**PROBLEM DESCRIPTION**
Can you copy out the data exactly? Leave the images out.
******
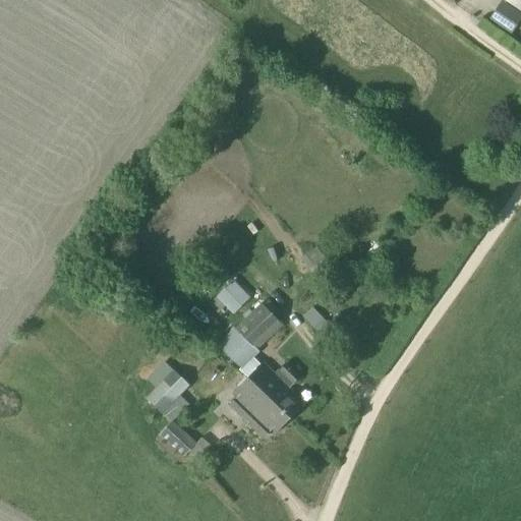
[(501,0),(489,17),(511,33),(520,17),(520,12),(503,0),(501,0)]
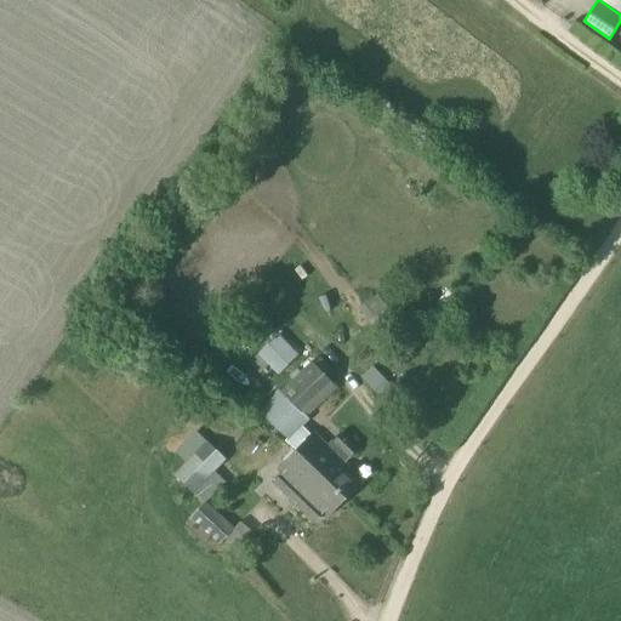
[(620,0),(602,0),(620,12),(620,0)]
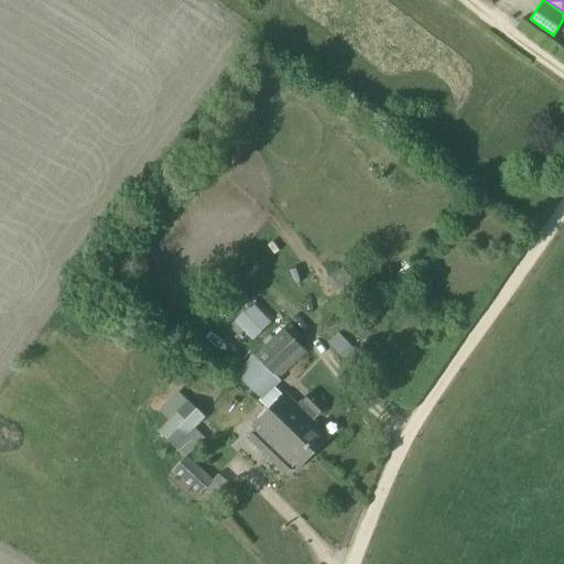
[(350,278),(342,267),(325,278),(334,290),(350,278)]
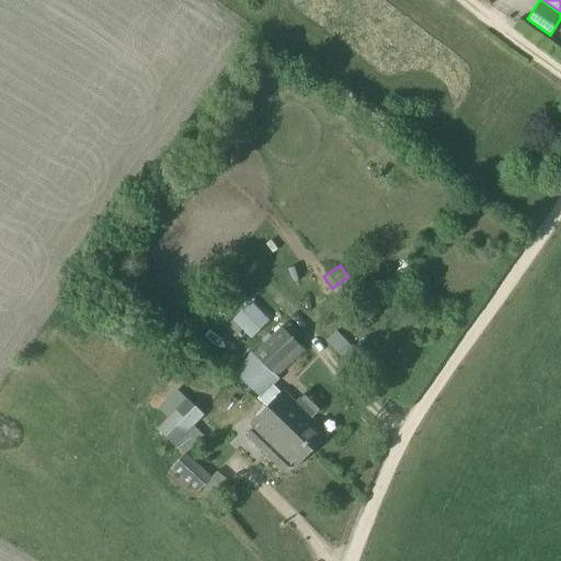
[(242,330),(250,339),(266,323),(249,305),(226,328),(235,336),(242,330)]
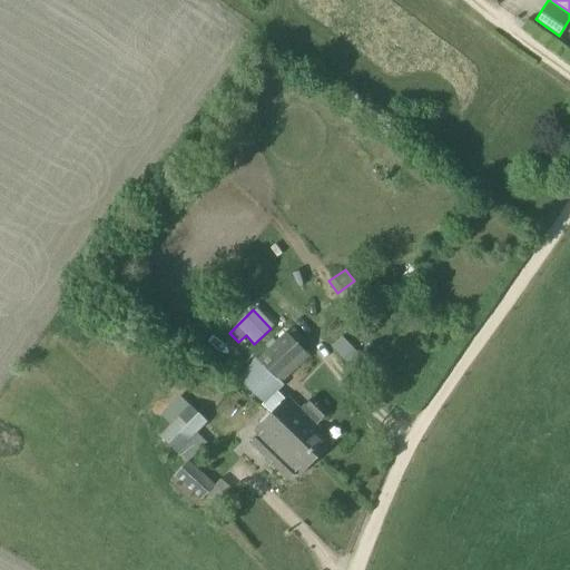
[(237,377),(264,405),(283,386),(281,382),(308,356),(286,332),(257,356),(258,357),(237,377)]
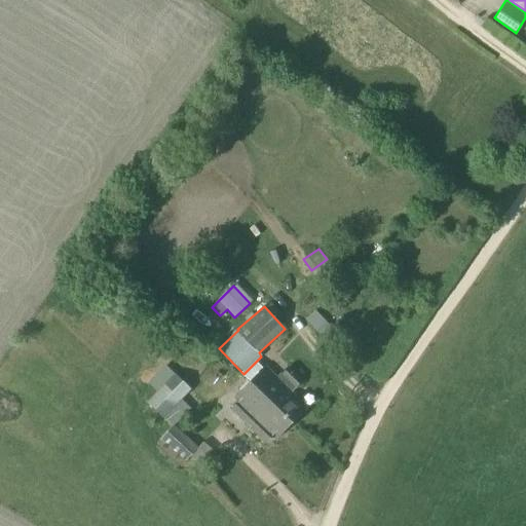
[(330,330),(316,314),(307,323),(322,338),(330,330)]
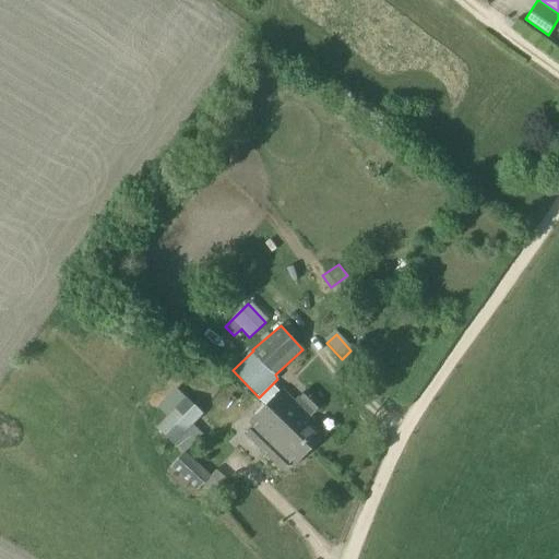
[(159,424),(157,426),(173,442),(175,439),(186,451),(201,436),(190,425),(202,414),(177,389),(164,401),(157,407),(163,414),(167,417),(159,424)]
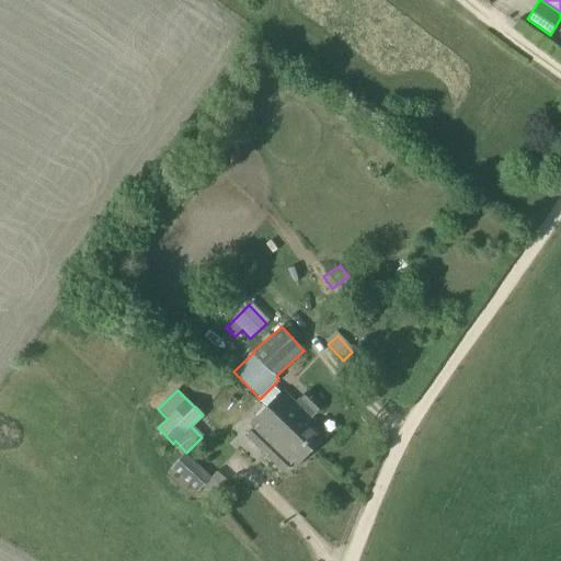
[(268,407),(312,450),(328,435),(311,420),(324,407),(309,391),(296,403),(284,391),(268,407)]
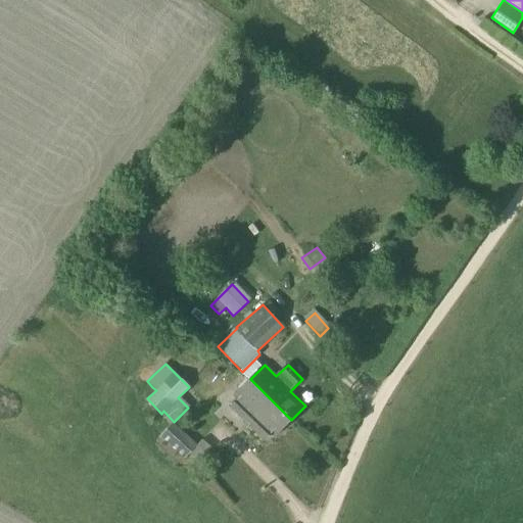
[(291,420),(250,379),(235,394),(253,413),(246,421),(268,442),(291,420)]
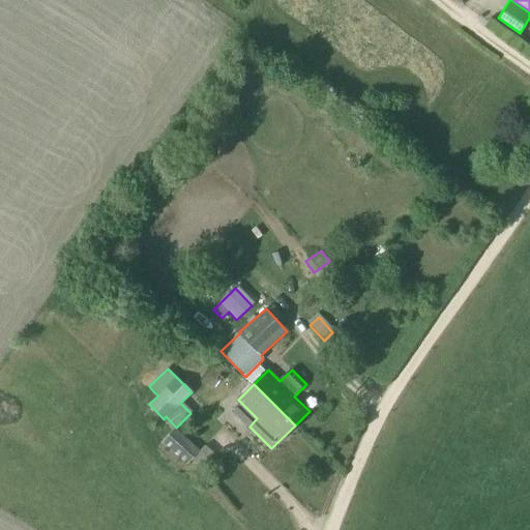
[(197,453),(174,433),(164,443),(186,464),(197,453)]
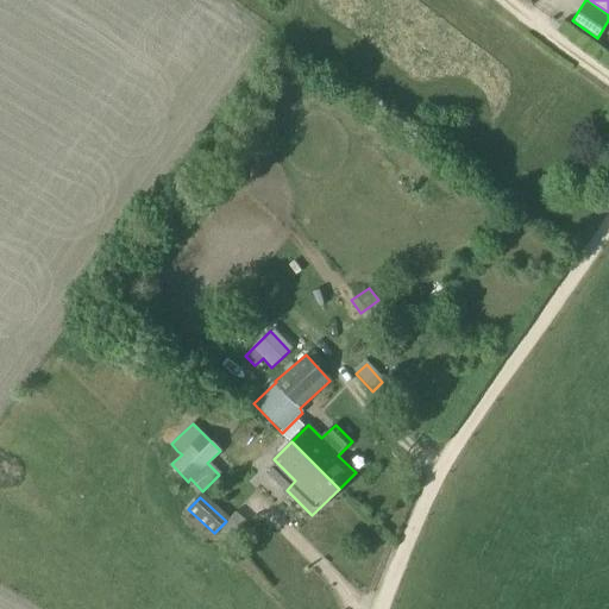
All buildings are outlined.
******
**TASK RESULT**
[(501,0),(489,17),(511,33),(520,17),(520,12),(503,0),(501,0)]
[(620,0),(602,0),(620,12),(620,0)]
[(350,278),(342,267),(325,278),(334,290),(350,278)]
[(242,330),(250,339),(266,323),(249,305),(226,328),(235,336),(242,330)]
[(237,377),(264,405),(283,386),(281,382),(308,356),(286,332),(257,356),(258,357),(237,377)]
[(330,330),(316,314),(307,323),(322,338),(330,330)]
[(159,424),(157,426),(173,442),(175,439),(186,451),(201,436),(190,425),(202,414),(177,389),(164,401),(157,407),(163,414),(167,417),(159,424)]
[(268,407),(312,450),(328,435),(311,420),(324,407),(309,391),(296,403),(284,391),(268,407)]
[(291,420),(250,379),(235,394),(253,413),(246,421),(268,442),(291,420)]
[(197,453),(174,433),(164,443),(186,464),(197,453)]
All buildings are outlined.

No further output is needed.